_ACTIVITY_:
The task calls for every entry to be printed word for word, without the images.

_INPUT DATA_:
===

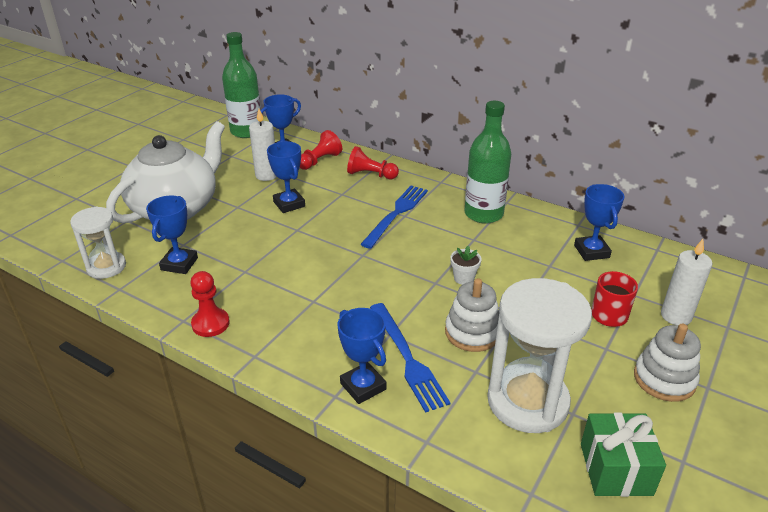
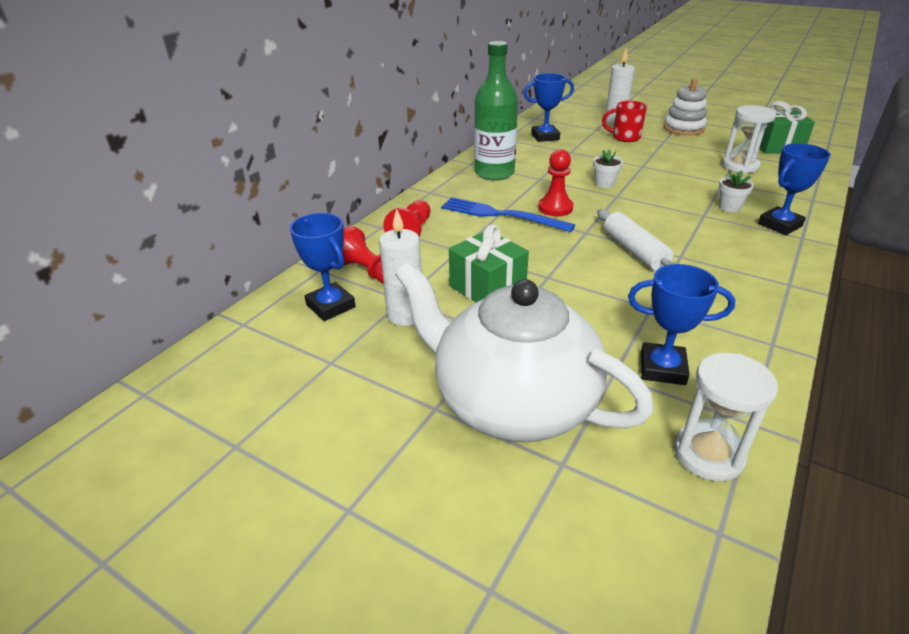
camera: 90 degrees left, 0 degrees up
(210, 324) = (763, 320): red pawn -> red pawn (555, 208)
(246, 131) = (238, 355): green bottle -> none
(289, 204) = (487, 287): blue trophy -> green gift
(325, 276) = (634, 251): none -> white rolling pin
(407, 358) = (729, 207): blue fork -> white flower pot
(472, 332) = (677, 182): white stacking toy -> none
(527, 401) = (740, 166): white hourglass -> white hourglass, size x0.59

===

_ANSWER TO THE EXERCISE_:
camera: 90 degrees left, 0 degrees up
(210, 324) = (763, 320): red pawn -> red pawn (555, 208)
(246, 131) = (238, 355): green bottle -> none
(289, 204) = (487, 287): blue trophy -> green gift
(325, 276) = (634, 251): none -> white rolling pin
(407, 358) = (729, 207): blue fork -> white flower pot
(472, 332) = (677, 182): white stacking toy -> none
(527, 401) = (740, 166): white hourglass -> white hourglass, size x0.59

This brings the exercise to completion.